» **Exercise data**:
· · · · ·

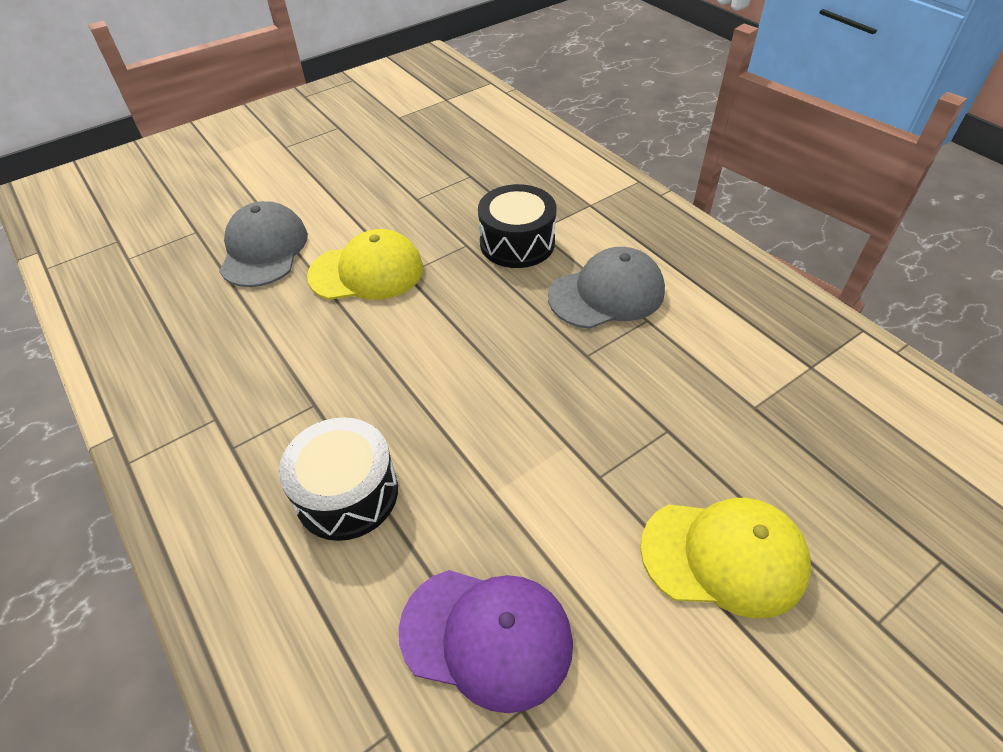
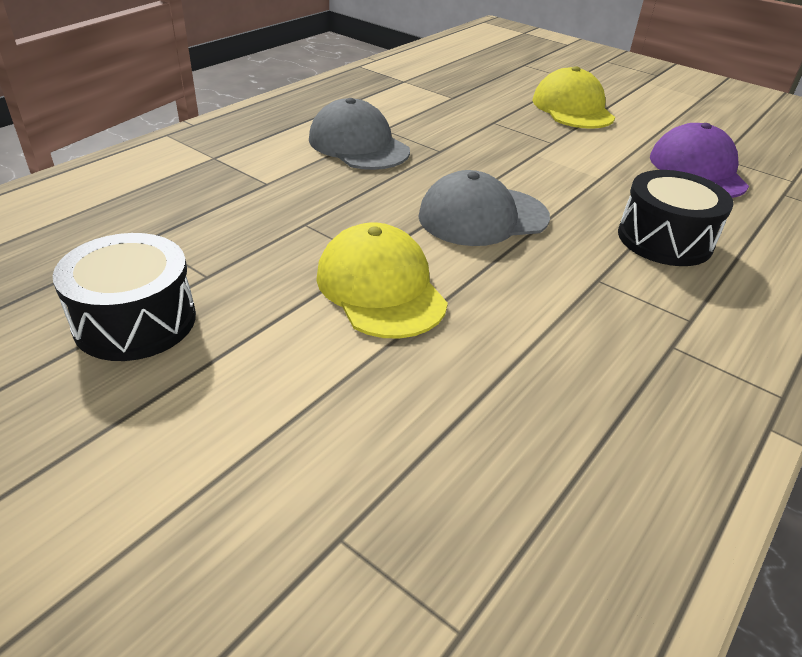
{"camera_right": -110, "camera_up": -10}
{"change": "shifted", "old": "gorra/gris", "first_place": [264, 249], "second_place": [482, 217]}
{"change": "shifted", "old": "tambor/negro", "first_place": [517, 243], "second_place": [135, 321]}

· · · · ·

» **Problem requirements**: Among the lines above, find those with the word "change". Copy them.

» **Answer**:
{"change": "shifted", "old": "gorra/gris", "first_place": [264, 249], "second_place": [482, 217]}
{"change": "shifted", "old": "tambor/negro", "first_place": [517, 243], "second_place": [135, 321]}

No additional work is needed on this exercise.